◆ **WHAT YOU SHOULD DO**
Reproduce the data below, swapping every "gray" for "silver" and keeping everything else unchanged.

== AVAILABLE DATA

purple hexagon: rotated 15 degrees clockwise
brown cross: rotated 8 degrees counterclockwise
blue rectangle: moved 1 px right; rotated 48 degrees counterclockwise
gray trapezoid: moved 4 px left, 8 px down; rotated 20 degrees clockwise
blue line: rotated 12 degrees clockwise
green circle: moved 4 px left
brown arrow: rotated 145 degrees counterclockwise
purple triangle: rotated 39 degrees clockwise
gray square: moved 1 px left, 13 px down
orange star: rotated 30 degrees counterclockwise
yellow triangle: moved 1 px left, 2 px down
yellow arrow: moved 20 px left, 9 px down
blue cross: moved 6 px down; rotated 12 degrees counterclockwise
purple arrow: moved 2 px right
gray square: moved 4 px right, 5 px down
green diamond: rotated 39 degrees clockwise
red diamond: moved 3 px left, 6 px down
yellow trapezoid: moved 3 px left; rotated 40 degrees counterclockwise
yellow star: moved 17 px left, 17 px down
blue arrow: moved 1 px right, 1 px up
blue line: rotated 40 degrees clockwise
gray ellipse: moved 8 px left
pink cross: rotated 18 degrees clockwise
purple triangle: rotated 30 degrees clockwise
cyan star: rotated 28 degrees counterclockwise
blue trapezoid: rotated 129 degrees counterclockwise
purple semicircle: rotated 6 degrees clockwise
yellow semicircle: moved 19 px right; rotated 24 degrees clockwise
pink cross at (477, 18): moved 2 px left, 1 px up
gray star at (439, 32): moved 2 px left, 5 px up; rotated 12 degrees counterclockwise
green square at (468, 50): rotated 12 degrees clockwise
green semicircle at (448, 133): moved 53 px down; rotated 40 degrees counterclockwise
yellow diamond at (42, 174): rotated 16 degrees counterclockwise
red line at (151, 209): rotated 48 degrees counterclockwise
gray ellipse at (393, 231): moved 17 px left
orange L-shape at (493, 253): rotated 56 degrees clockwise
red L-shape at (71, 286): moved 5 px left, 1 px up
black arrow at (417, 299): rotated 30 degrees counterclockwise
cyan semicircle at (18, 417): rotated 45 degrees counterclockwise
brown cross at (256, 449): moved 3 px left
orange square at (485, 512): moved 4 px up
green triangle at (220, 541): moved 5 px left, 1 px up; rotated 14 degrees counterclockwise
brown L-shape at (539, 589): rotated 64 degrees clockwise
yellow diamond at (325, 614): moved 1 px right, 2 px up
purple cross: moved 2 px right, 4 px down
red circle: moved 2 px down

====

◆ **SOLVED PROBLEM**
purple hexagon: rotated 15 degrees clockwise
brown cross: rotated 8 degrees counterclockwise
blue rectangle: moved 1 px right; rotated 48 degrees counterclockwise
silver trapezoid: moved 4 px left, 8 px down; rotated 20 degrees clockwise
blue line: rotated 12 degrees clockwise
green circle: moved 4 px left
brown arrow: rotated 145 degrees counterclockwise
purple triangle: rotated 39 degrees clockwise
silver square: moved 1 px left, 13 px down
orange star: rotated 30 degrees counterclockwise
yellow triangle: moved 1 px left, 2 px down
yellow arrow: moved 20 px left, 9 px down
blue cross: moved 6 px down; rotated 12 degrees counterclockwise
purple arrow: moved 2 px right
silver square: moved 4 px right, 5 px down
green diamond: rotated 39 degrees clockwise
red diamond: moved 3 px left, 6 px down
yellow trapezoid: moved 3 px left; rotated 40 degrees counterclockwise
yellow star: moved 17 px left, 17 px down
blue arrow: moved 1 px right, 1 px up
blue line: rotated 40 degrees clockwise
silver ellipse: moved 8 px left
pink cross: rotated 18 degrees clockwise
purple triangle: rotated 30 degrees clockwise
cyan star: rotated 28 degrees counterclockwise
blue trapezoid: rotated 129 degrees counterclockwise
purple semicircle: rotated 6 degrees clockwise
yellow semicircle: moved 19 px right; rotated 24 degrees clockwise
pink cross at (477, 18): moved 2 px left, 1 px up
silver star at (439, 32): moved 2 px left, 5 px up; rotated 12 degrees counterclockwise
green square at (468, 50): rotated 12 degrees clockwise
green semicircle at (448, 133): moved 53 px down; rotated 40 degrees counterclockwise
yellow diamond at (42, 174): rotated 16 degrees counterclockwise
red line at (151, 209): rotated 48 degrees counterclockwise
silver ellipse at (393, 231): moved 17 px left
orange L-shape at (493, 253): rotated 56 degrees clockwise
red L-shape at (71, 286): moved 5 px left, 1 px up
black arrow at (417, 299): rotated 30 degrees counterclockwise
cyan semicircle at (18, 417): rotated 45 degrees counterclockwise
brown cross at (256, 449): moved 3 px left
orange square at (485, 512): moved 4 px up
green triangle at (220, 541): moved 5 px left, 1 px up; rotated 14 degrees counterclockwise
brown L-shape at (539, 589): rotated 64 degrees clockwise
yellow diamond at (325, 614): moved 1 px right, 2 px up
purple cross: moved 2 px right, 4 px down
red circle: moved 2 px down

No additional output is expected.